Locate the line that contains "gray line: (196, 41) -> (148, 26), moved". Retype it and every line after it to the end of the records, exactly, but not the pictures.

== Source information

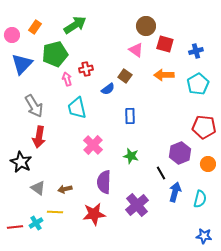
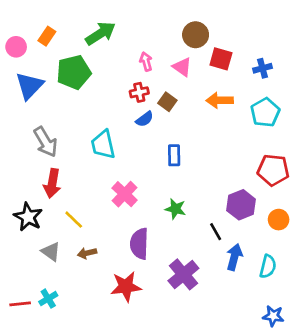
red cross: (86, 69) -> (139, 92), moved
pink arrow: (67, 79) -> (146, 62), moved
yellow line: (55, 212) -> (74, 220), moved, turned 42

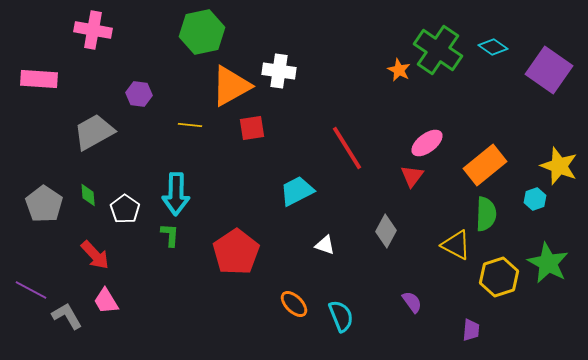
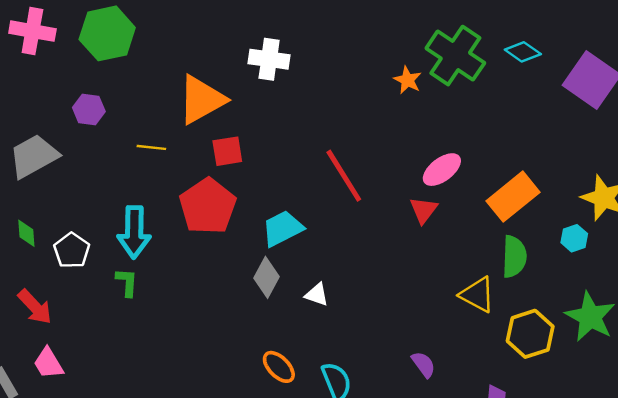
green hexagon: (202, 32) -> (107, 33), moved
white cross: (279, 71) -> (269, 59), moved
gray diamond: (386, 231) -> (267, 277), moved
red pentagon: (236, 252) -> (208, 206), moved

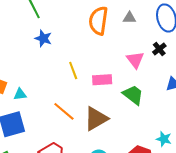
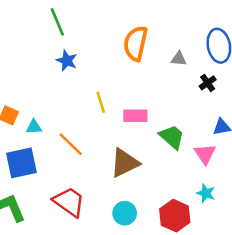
gray triangle: (129, 18) -> (179, 59), moved
pink triangle: (135, 60) -> (205, 154), moved
orange line: (64, 111) -> (71, 144), moved

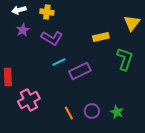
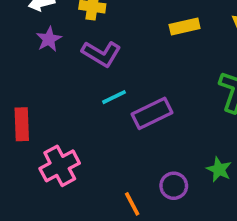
yellow rectangle: (101, 37) -> (185, 26), moved
green star: (117, 112) -> (219, 169), moved
orange line: (69, 113) -> (132, 204), moved

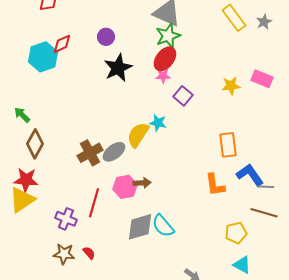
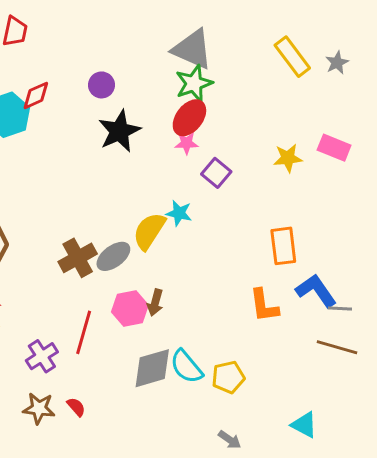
brown arrow: (142, 183) -> (155, 303), turned 108
purple cross: (66, 219) -> (42, 356), turned 35
yellow pentagon: (236, 233) -> (228, 377), moved

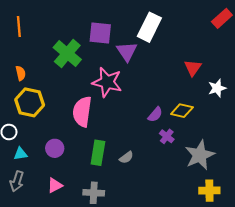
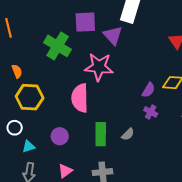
purple cross: (167, 136) -> (151, 112), moved

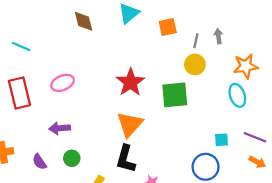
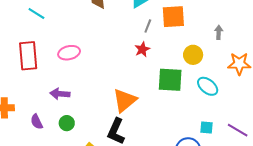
orange square: (168, 27) -> (173, 17), size x1.4
gray line: (196, 41) -> (148, 26), moved
red star: (130, 82) -> (142, 49), moved, size x0.6
cyan ellipse: (237, 95) -> (208, 86), moved, turned -40

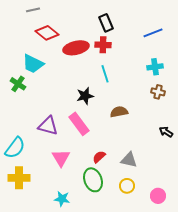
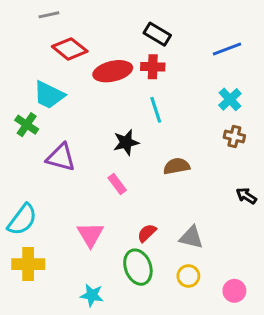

====

**Response box**
gray line: (196, 41) -> (148, 26), moved
red star: (130, 82) -> (142, 49), moved, size x0.6
cyan ellipse: (237, 95) -> (208, 86), moved, turned -40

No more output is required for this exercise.